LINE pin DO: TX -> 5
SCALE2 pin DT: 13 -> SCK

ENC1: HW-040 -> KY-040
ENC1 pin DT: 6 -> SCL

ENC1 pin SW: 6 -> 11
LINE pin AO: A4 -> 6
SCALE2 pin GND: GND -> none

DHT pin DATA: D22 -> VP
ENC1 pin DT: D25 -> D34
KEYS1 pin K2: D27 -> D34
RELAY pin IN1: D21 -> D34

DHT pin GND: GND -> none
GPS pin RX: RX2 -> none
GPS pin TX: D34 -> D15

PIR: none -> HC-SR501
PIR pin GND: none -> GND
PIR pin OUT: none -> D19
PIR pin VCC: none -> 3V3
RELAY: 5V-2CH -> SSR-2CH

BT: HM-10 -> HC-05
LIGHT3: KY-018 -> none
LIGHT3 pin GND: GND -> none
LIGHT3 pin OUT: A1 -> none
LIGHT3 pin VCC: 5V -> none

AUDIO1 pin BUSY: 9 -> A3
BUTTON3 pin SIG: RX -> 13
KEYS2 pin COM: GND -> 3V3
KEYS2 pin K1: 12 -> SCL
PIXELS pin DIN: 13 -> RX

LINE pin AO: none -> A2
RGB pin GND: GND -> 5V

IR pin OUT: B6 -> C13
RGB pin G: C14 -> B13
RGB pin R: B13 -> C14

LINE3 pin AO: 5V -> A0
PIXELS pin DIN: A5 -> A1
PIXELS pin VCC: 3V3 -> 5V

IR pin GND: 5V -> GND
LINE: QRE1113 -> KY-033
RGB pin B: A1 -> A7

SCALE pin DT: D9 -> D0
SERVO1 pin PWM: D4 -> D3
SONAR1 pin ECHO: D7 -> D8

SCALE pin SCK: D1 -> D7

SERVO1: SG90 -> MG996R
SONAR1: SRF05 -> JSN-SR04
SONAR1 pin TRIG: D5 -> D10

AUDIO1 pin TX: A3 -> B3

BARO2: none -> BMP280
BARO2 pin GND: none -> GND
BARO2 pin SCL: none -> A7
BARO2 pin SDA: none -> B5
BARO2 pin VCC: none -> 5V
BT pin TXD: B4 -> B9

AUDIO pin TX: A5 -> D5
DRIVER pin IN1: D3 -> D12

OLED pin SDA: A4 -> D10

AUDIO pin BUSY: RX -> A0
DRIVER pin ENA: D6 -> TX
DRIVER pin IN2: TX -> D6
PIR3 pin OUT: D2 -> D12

────────────────────

WHAT IS NEEDED:
All lines with the word "RELAY" need to be copied from the data above.

RESPONSE BELOW:
RELAY pin IN1: D21 -> D34
RELAY: 5V-2CH -> SSR-2CH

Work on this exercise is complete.